***** AVAILABLE DATA *****

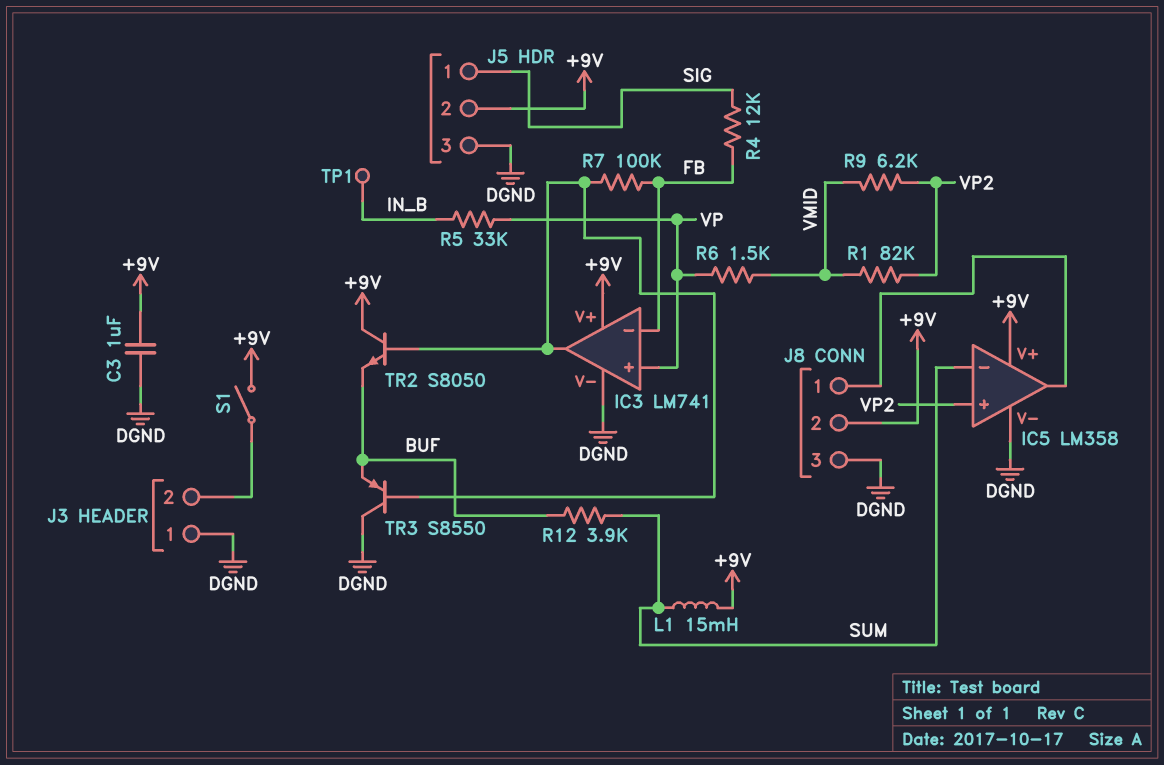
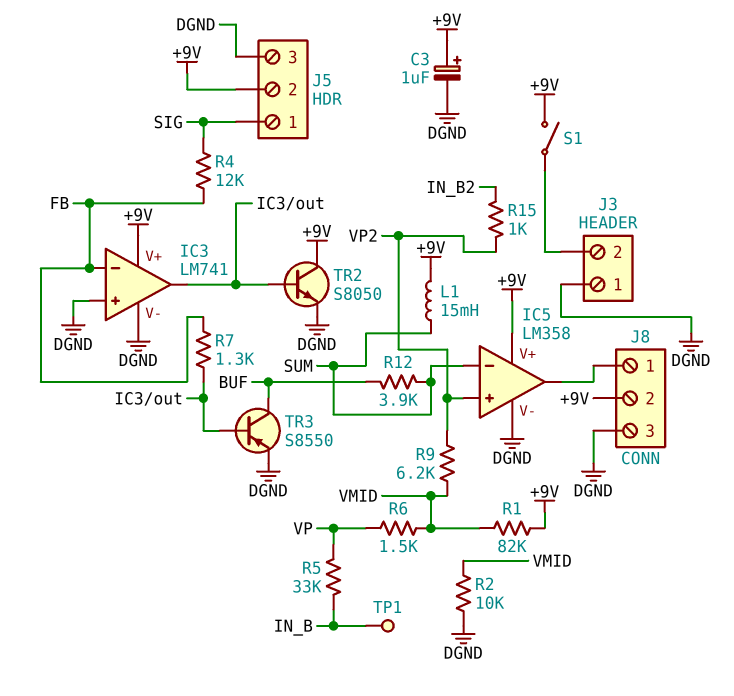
C3: 1uF (+9V, DGND) -> 1uF (plus +9V, minus DGND)
IC3 pin in+: VP -> DGND
R1: 82k (VMID, VP2) -> 82k (+9V, VMID)
R2: none -> 10k (DGND, VMID)
R7: 100k (FB, IC3/out) -> 1.3k (FB, IC3/out)
R15: none -> 1k (IN_B2, VP2)
TR2: NPN S8050 (B IC3/out, C +9V, E BUF) -> NPN S8050 (B IC3/out, C +9V, E DGND)
TR3: PNP S8550 (B IC3/out, C DGND, E BUF) -> PNP S8550 (B IC3/out, C BUF, E DGND)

*****

■ INSTRUCTIONS TO FOLLOW
Would you copy out every entry above word for word, without the pictures?

■ ANSWER TO THE PROBLEM
C3: 1uF (+9V, DGND) -> 1uF (plus +9V, minus DGND)
IC3 pin in+: VP -> DGND
R1: 82k (VMID, VP2) -> 82k (+9V, VMID)
R2: none -> 10k (DGND, VMID)
R7: 100k (FB, IC3/out) -> 1.3k (FB, IC3/out)
R15: none -> 1k (IN_B2, VP2)
TR2: NPN S8050 (B IC3/out, C +9V, E BUF) -> NPN S8050 (B IC3/out, C +9V, E DGND)
TR3: PNP S8550 (B IC3/out, C DGND, E BUF) -> PNP S8550 (B IC3/out, C BUF, E DGND)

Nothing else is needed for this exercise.